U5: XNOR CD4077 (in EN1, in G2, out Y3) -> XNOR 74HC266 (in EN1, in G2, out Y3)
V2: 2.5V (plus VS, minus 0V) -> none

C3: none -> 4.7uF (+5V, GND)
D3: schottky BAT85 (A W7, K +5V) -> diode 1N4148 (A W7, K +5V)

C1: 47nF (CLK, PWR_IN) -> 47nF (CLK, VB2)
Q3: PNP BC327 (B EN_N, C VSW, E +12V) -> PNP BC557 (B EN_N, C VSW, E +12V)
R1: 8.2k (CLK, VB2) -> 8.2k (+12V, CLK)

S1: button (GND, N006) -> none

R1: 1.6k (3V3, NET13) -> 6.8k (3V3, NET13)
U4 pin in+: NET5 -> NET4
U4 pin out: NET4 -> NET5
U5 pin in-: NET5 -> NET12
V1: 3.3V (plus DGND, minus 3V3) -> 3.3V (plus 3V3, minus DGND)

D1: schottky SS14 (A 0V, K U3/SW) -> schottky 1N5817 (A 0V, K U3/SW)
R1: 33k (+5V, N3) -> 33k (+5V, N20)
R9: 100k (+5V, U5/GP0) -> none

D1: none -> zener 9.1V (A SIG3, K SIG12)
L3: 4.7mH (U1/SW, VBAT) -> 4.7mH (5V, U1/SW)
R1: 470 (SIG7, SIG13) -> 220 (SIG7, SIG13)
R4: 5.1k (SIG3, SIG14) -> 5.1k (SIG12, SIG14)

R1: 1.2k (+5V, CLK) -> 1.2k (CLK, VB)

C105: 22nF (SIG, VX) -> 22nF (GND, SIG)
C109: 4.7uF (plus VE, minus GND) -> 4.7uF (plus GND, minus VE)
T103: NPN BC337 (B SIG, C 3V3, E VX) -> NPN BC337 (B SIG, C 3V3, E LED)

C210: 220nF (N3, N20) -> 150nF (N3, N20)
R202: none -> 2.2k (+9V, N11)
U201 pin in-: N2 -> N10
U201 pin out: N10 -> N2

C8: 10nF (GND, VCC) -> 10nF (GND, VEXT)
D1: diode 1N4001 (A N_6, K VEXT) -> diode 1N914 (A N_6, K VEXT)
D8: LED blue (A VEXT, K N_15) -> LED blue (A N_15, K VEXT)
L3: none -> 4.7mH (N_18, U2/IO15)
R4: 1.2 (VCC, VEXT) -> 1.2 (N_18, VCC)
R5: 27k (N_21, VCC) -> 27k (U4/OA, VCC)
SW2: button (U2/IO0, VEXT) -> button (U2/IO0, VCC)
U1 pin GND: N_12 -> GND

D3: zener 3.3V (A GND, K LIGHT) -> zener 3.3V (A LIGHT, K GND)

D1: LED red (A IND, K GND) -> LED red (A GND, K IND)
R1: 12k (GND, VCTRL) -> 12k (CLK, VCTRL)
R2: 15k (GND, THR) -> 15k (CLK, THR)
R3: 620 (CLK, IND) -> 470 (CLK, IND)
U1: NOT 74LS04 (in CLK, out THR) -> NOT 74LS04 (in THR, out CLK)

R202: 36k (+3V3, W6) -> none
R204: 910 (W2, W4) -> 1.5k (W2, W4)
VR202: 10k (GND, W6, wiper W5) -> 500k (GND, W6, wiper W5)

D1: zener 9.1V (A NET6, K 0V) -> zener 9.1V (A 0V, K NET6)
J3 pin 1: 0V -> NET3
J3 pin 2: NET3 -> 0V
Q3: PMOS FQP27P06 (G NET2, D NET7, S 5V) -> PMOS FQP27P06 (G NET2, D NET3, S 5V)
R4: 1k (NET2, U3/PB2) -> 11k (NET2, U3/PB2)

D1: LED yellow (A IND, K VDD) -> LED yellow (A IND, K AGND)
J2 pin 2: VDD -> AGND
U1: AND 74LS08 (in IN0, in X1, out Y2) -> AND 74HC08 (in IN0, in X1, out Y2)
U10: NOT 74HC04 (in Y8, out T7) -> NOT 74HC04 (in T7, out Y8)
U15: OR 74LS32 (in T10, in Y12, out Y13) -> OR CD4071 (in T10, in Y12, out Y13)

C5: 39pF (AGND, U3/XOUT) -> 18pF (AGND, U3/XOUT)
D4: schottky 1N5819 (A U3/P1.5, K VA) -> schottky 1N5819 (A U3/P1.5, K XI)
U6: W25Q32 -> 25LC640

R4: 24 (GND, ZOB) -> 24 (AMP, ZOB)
•••
§ Requirement: Output exactly the lines of the material above from the one containing "C105: 22nF (SIG, VX) -> 22nF (GND, SIG)" up to and including the one containing "J3 pin 1: 0V -> NET3".

§ Solution:
C105: 22nF (SIG, VX) -> 22nF (GND, SIG)
C109: 4.7uF (plus VE, minus GND) -> 4.7uF (plus GND, minus VE)
T103: NPN BC337 (B SIG, C 3V3, E VX) -> NPN BC337 (B SIG, C 3V3, E LED)

C210: 220nF (N3, N20) -> 150nF (N3, N20)
R202: none -> 2.2k (+9V, N11)
U201 pin in-: N2 -> N10
U201 pin out: N10 -> N2

C8: 10nF (GND, VCC) -> 10nF (GND, VEXT)
D1: diode 1N4001 (A N_6, K VEXT) -> diode 1N914 (A N_6, K VEXT)
D8: LED blue (A VEXT, K N_15) -> LED blue (A N_15, K VEXT)
L3: none -> 4.7mH (N_18, U2/IO15)
R4: 1.2 (VCC, VEXT) -> 1.2 (N_18, VCC)
R5: 27k (N_21, VCC) -> 27k (U4/OA, VCC)
SW2: button (U2/IO0, VEXT) -> button (U2/IO0, VCC)
U1 pin GND: N_12 -> GND

D3: zener 3.3V (A GND, K LIGHT) -> zener 3.3V (A LIGHT, K GND)

D1: LED red (A IND, K GND) -> LED red (A GND, K IND)
R1: 12k (GND, VCTRL) -> 12k (CLK, VCTRL)
R2: 15k (GND, THR) -> 15k (CLK, THR)
R3: 620 (CLK, IND) -> 470 (CLK, IND)
U1: NOT 74LS04 (in CLK, out THR) -> NOT 74LS04 (in THR, out CLK)

R202: 36k (+3V3, W6) -> none
R204: 910 (W2, W4) -> 1.5k (W2, W4)
VR202: 10k (GND, W6, wiper W5) -> 500k (GND, W6, wiper W5)

D1: zener 9.1V (A NET6, K 0V) -> zener 9.1V (A 0V, K NET6)
J3 pin 1: 0V -> NET3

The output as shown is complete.